> [Task to carry out]:
Your answer must be the line holding "grey teddy bear: 6 -> 4" followed by every later line through the end of the entries, exactly as written.

-------- Data listing --------

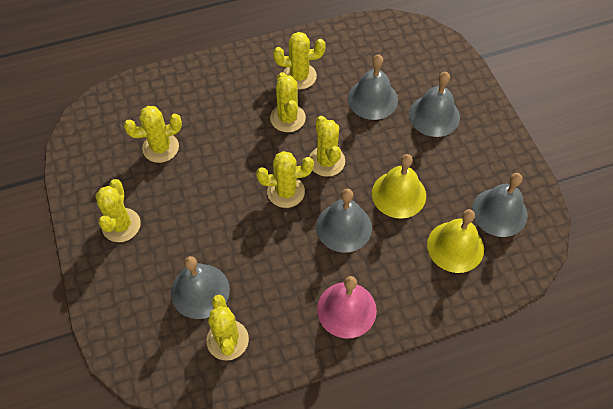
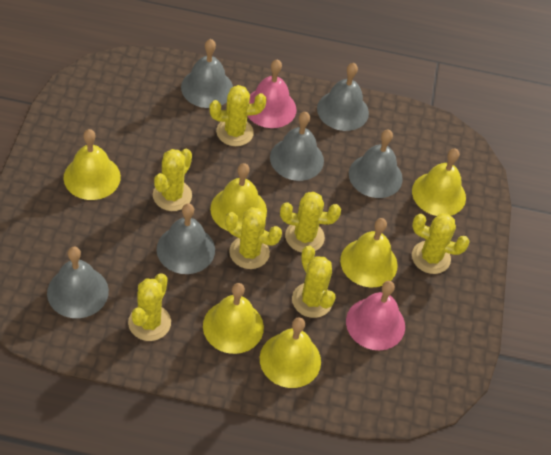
grey bell: 5 -> 6
pink bell: 1 -> 2
yellow bell: 2 -> 6

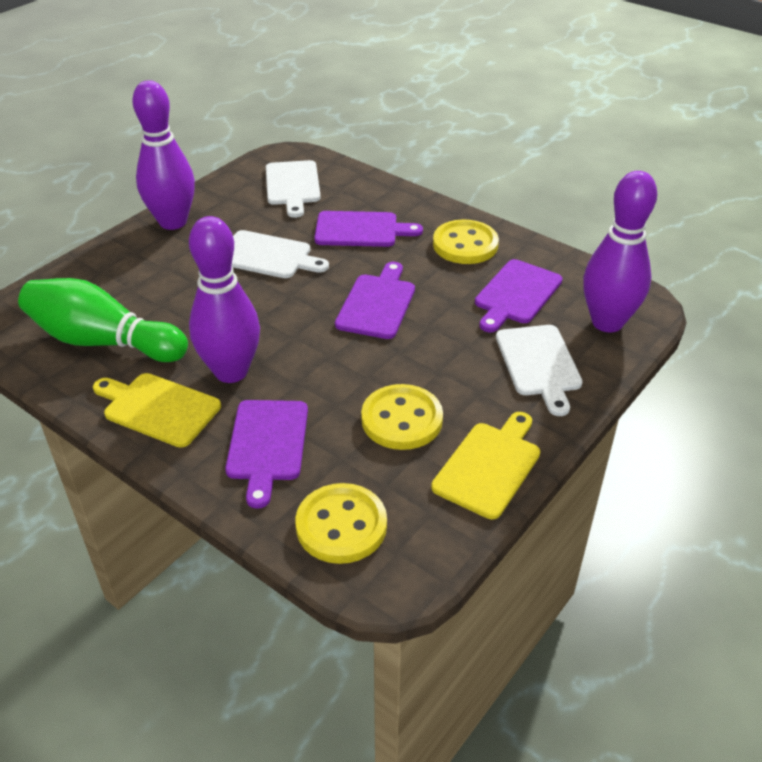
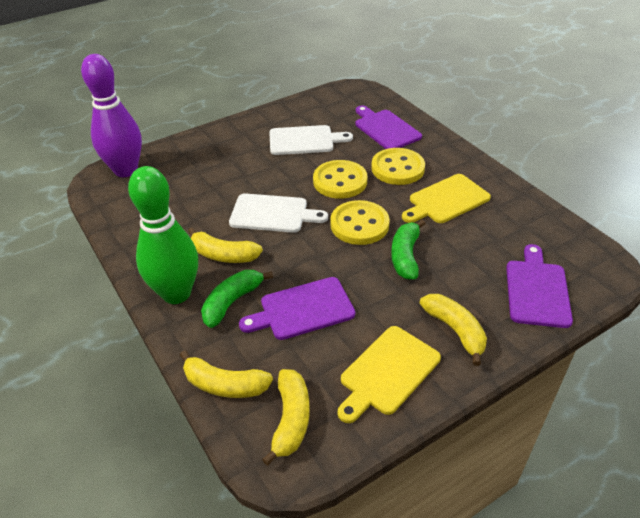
green banana: 0 -> 2
purple bowling pin: 3 -> 1
purple cutting board: 4 -> 3
white cutting board: 3 -> 2
yellow banana: 0 -> 4

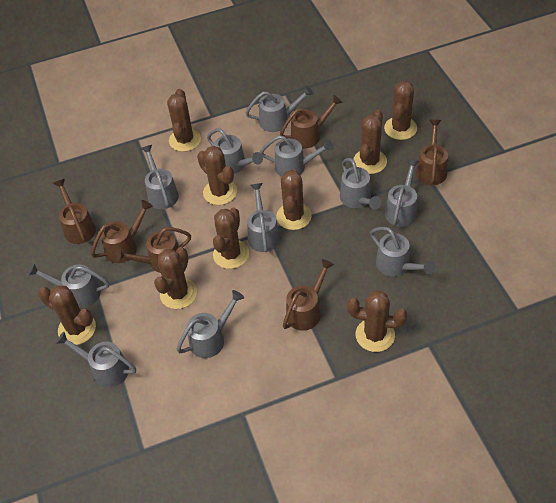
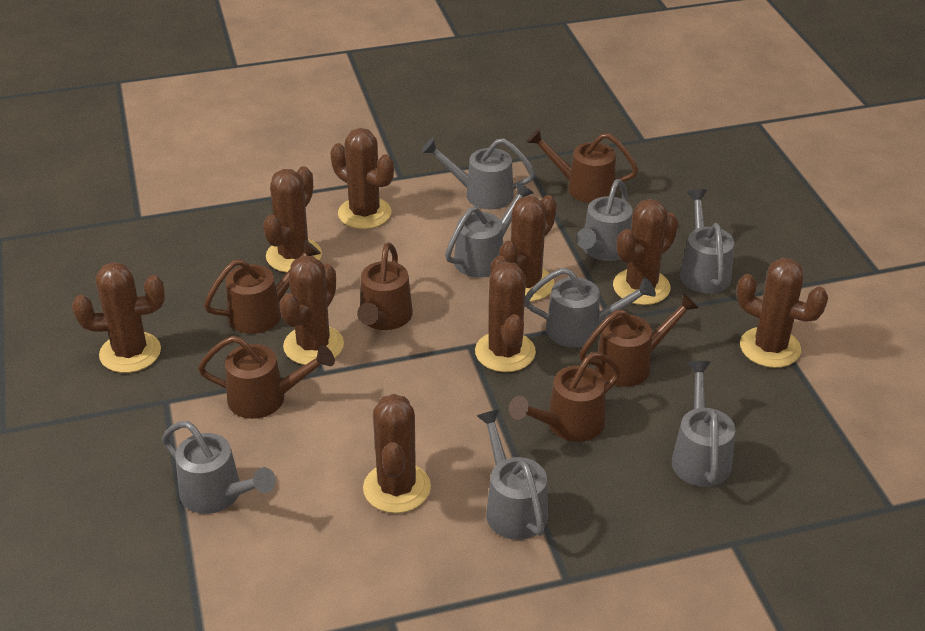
grey watering can: 11 -> 8

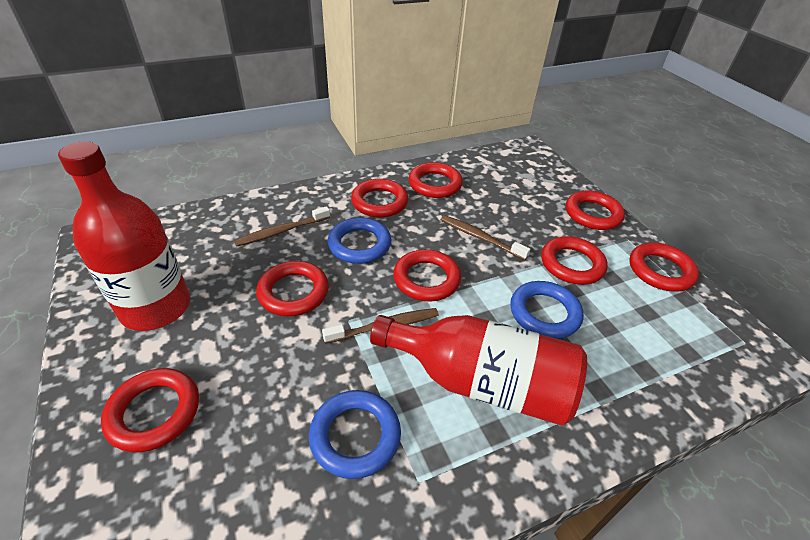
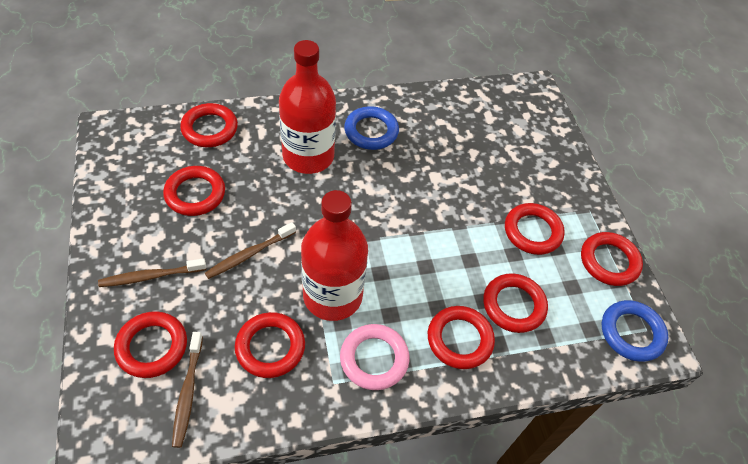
blue ring: 3 -> 2
pink ring: 0 -> 1

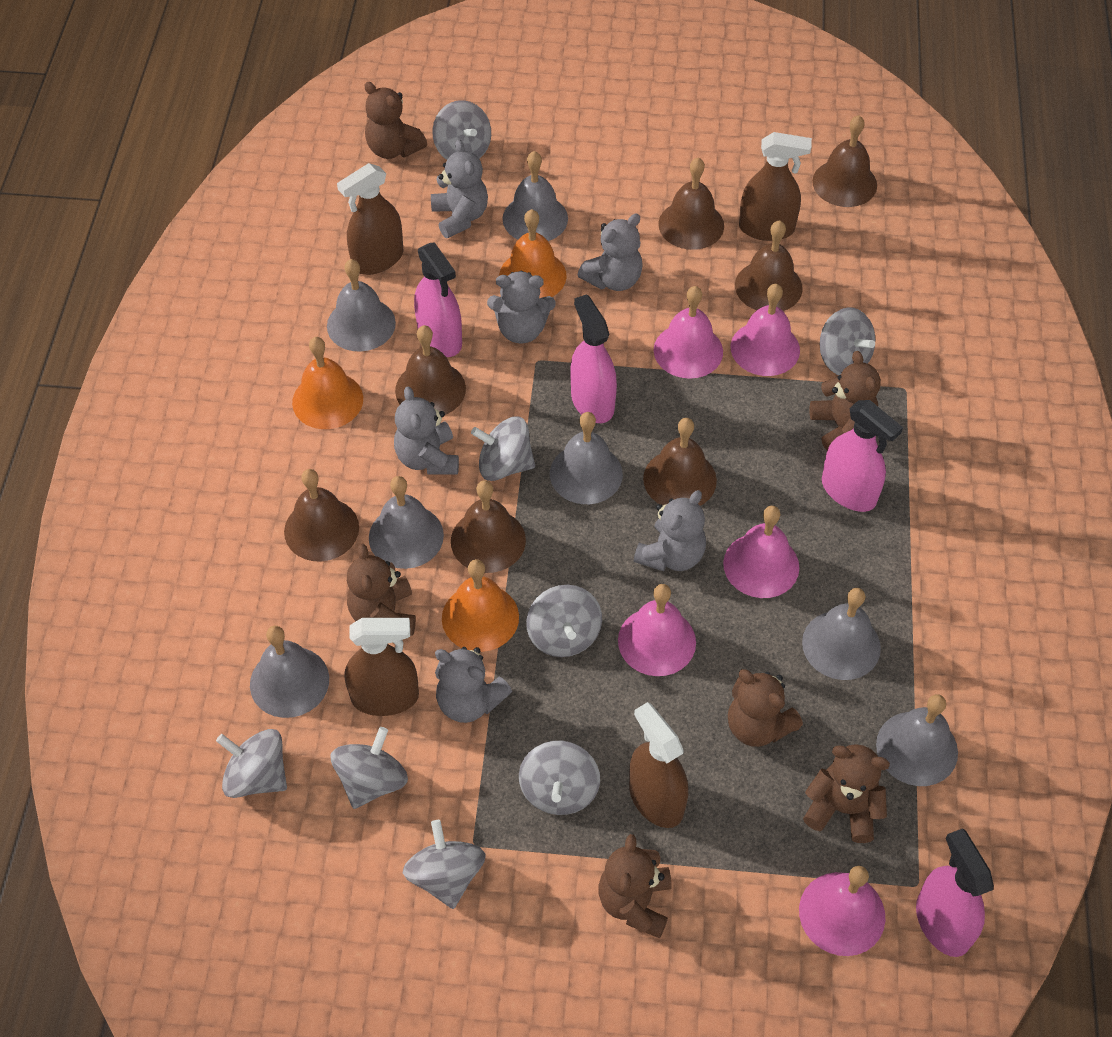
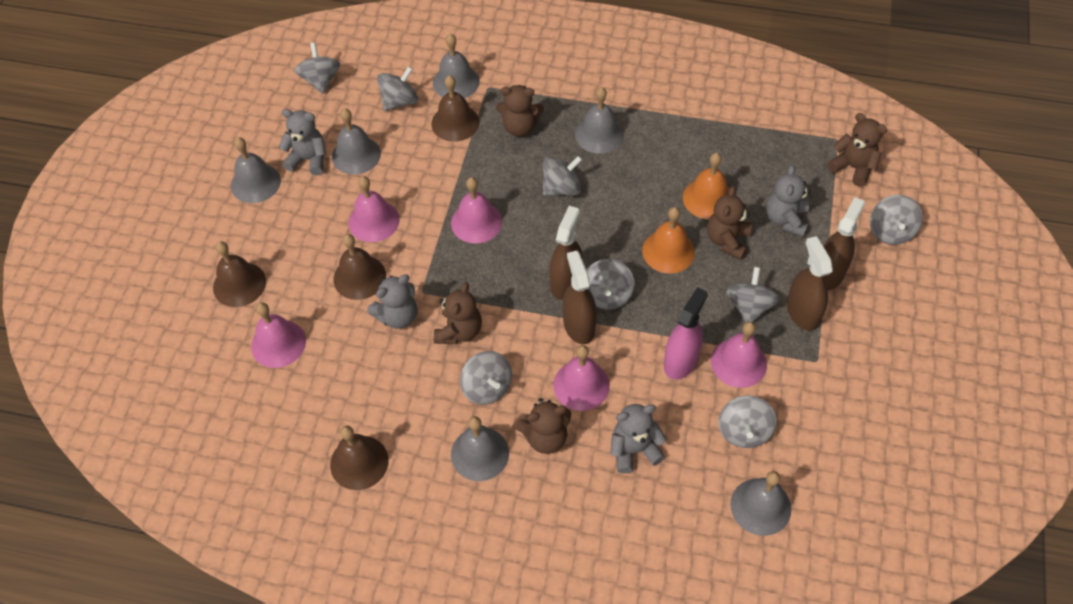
brown bell: 7 -> 4
brown teddy bear: 6 -> 5
grey bell: 7 -> 6
grey teddy bear: 6 -> 4
orange bell: 3 -> 2
pink spray bottle: 4 -> 1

--------

> [Output for this exercise]:
grey teddy bear: 6 -> 4
orange bell: 3 -> 2
pink spray bottle: 4 -> 1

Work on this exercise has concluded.